→ Problem requirements
Your copy should match the records below word for word and contain no pictures.

Data shown Start Marker

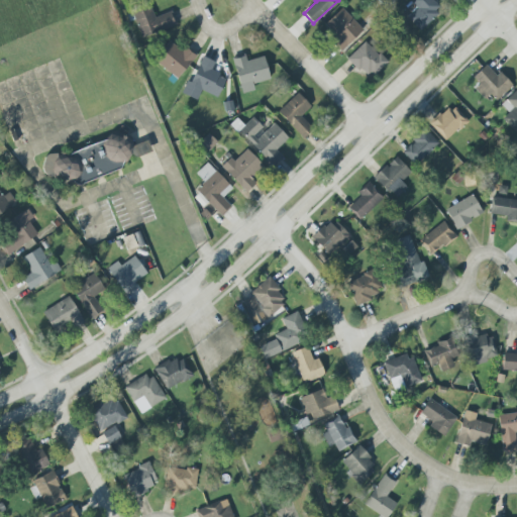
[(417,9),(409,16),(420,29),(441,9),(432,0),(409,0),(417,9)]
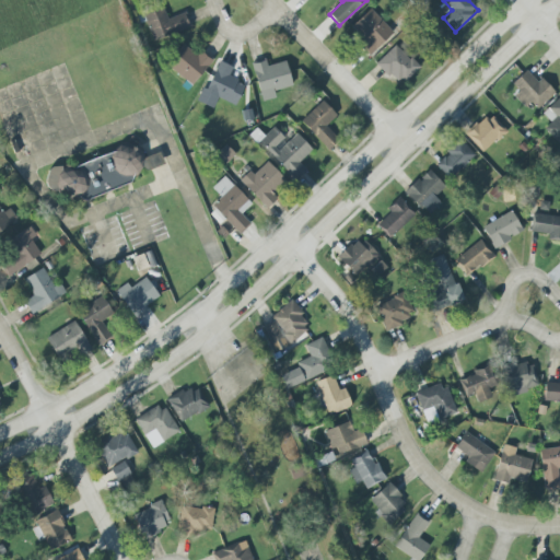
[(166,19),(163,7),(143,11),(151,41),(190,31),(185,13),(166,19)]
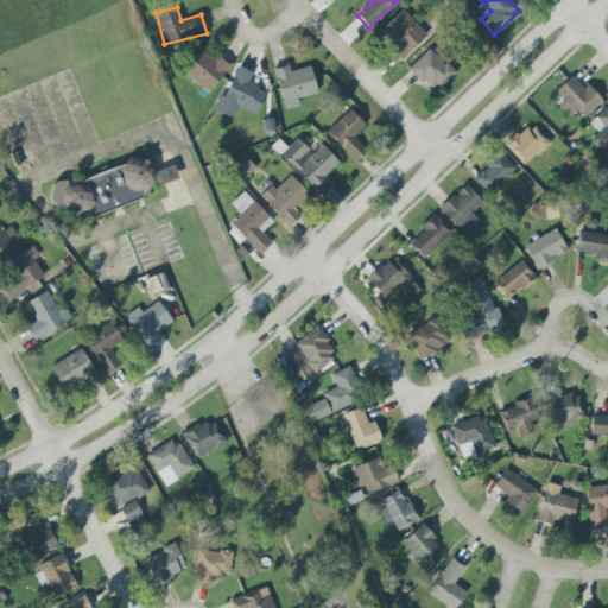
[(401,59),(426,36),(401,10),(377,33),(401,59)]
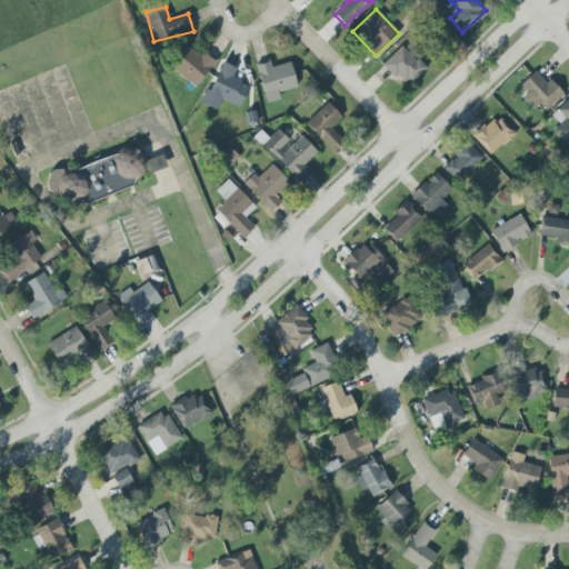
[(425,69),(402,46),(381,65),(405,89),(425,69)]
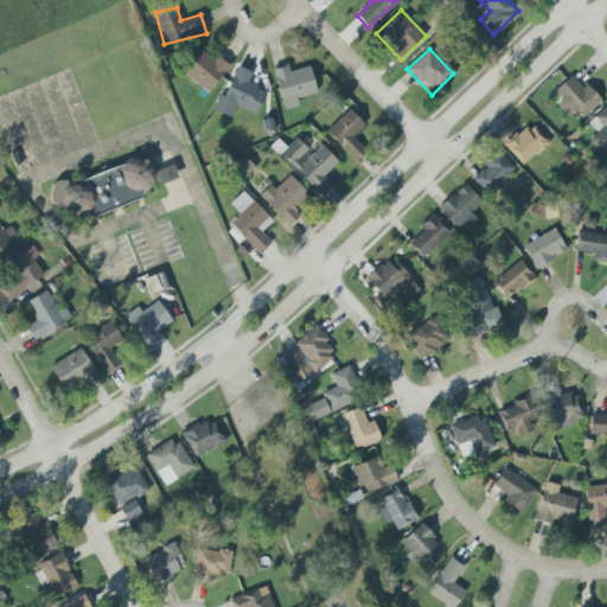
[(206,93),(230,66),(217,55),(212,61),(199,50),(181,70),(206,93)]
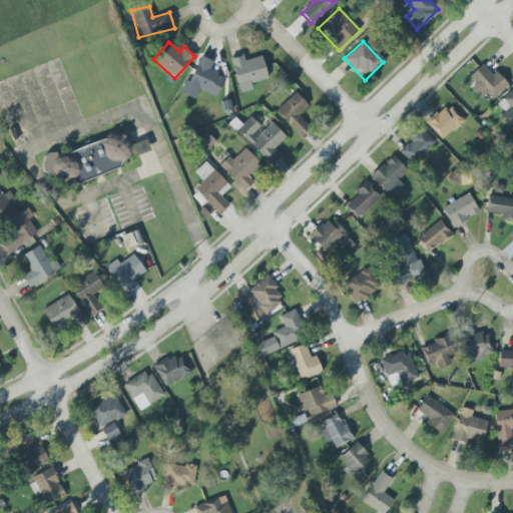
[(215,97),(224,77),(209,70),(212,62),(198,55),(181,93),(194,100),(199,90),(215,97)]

Data shown End Marker

→ Exercise response
[(417,9),(409,16),(420,29),(441,9),(432,0),(409,0),(417,9)]
[(166,19),(163,7),(143,11),(151,41),(190,31),(185,13),(166,19)]
[(401,59),(426,36),(401,10),(377,33),(401,59)]
[(425,69),(402,46),(381,65),(405,89),(425,69)]
[(206,93),(230,66),(217,55),(212,61),(199,50),(181,70),(206,93)]
[(215,97),(224,77),(209,70),(212,62),(198,55),(181,93),(194,100),(199,90),(215,97)]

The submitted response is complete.